What to do: Write out, without any change, the items from the line containing "fueled (827, 240)" through the last line of the items.

"""

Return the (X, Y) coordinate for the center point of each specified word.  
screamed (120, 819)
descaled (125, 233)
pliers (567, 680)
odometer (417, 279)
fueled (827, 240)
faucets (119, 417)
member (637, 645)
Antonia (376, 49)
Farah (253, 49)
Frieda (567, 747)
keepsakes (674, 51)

"""

Solution to this exercise:
fueled (827, 240)
faucets (119, 417)
member (637, 645)
Antonia (376, 49)
Farah (253, 49)
Frieda (567, 747)
keepsakes (674, 51)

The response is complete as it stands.